=== Begin Enclosure ===
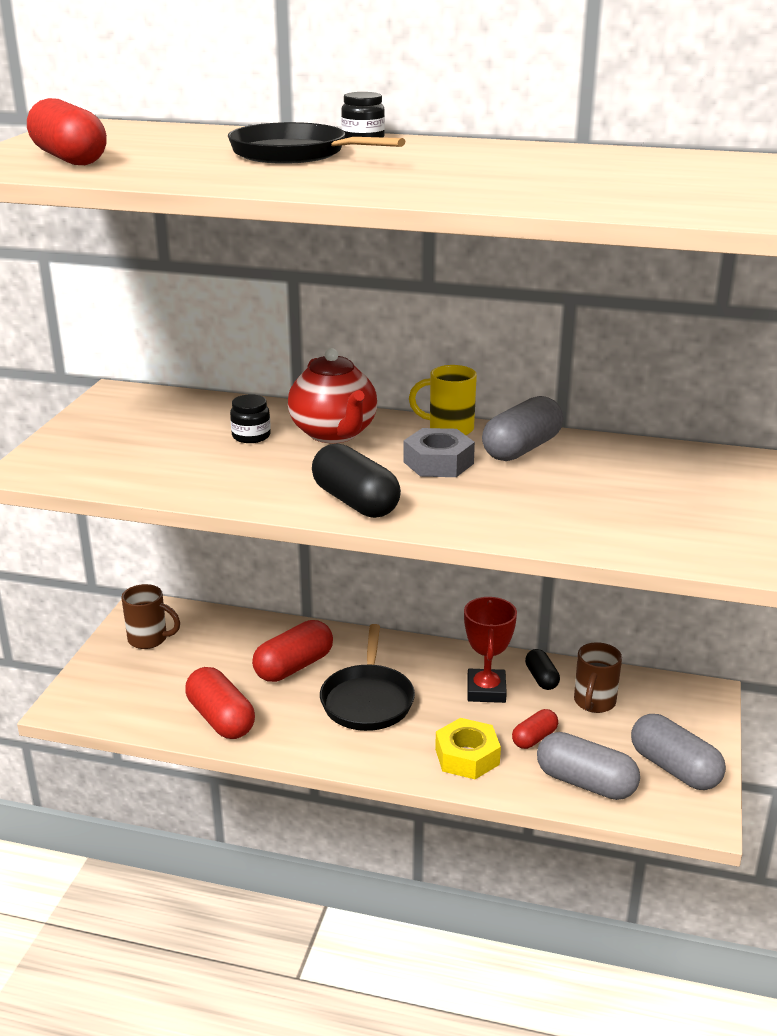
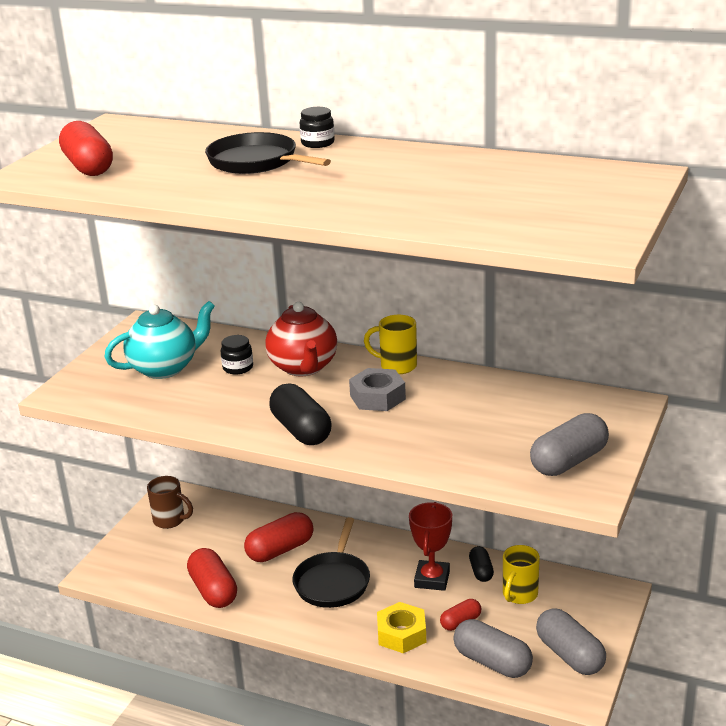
camera: 10 degrees right, 0 degrees up
(157, 439) = (165, 368): none -> turquoise teapot
(521, 449) = (449, 386): grey capsule -> grey capsule (568, 461)
(594, 702) = (519, 595): brown mug -> yellow mug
=== End Enclosure ===
- WHAT THE EXERCISE ASKS: A faithful copy of the data above is wanted, with every image left out.

- WRITTEN SOLUTION:
camera: 10 degrees right, 0 degrees up
(157, 439) = (165, 368): none -> turquoise teapot
(521, 449) = (449, 386): grey capsule -> grey capsule (568, 461)
(594, 702) = (519, 595): brown mug -> yellow mug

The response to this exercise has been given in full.